__Dataset content__:
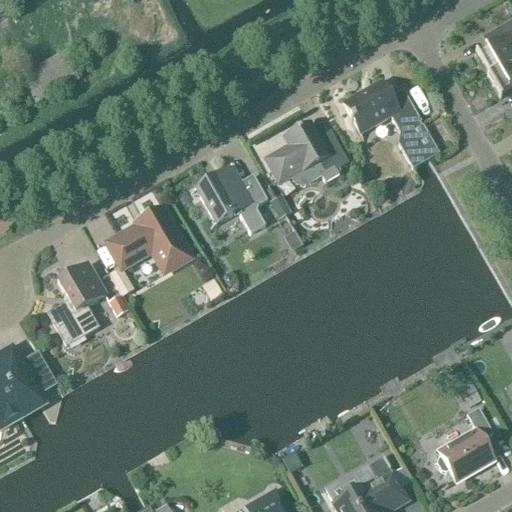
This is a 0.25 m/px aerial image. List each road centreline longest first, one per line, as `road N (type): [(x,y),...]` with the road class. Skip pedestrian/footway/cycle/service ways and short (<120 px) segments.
road 1 (residential): [(0,286),(13,260),(416,39)]
road 2 (residential): [(511,206),(416,39)]
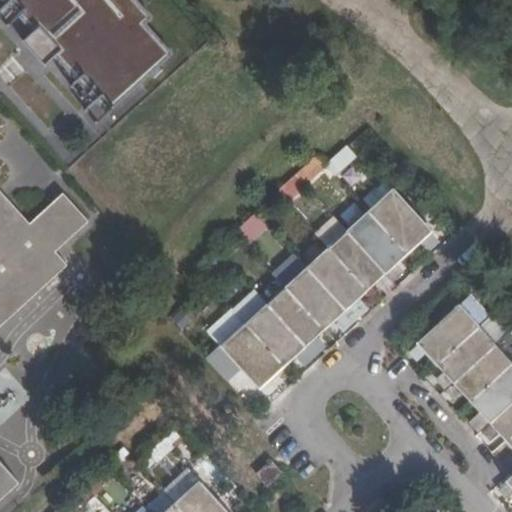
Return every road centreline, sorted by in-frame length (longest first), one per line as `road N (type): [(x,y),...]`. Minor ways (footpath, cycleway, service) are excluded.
road 1 (residential): [(465,245),(347,368)]
road 2 (residential): [(347,368),(299,411),(365,485)]
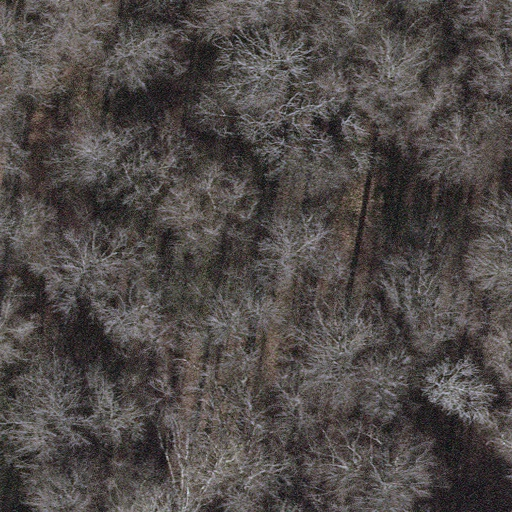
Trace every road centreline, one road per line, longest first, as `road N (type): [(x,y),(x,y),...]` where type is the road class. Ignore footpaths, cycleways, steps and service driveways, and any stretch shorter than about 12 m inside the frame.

__Work required__: Could you copy the records above word for word, from their first line through the line containing "road 2 (residential): [(347,368),(299,411),(365,485)]", with both of those lines included and the pictures left out?

__Output__:
This is a 0.25 m/px aerial image. List each road centreline longest first, one per line, as `road N (type): [(x,y),...]` with the road class. Skip pedestrian/footway/cycle/service ways and short (<120 px) segments.
road 1 (residential): [(0,286),(13,260),(416,39)]
road 2 (residential): [(511,206),(416,39)]
Return every road centreline, sorted by in-frame length (longest first), one per line as `road N (type): [(x,y),...]`. Minor ways (footpath, cycleway, service) are excluded.
road 1 (residential): [(465,245),(347,368)]
road 2 (residential): [(347,368),(299,411),(365,485)]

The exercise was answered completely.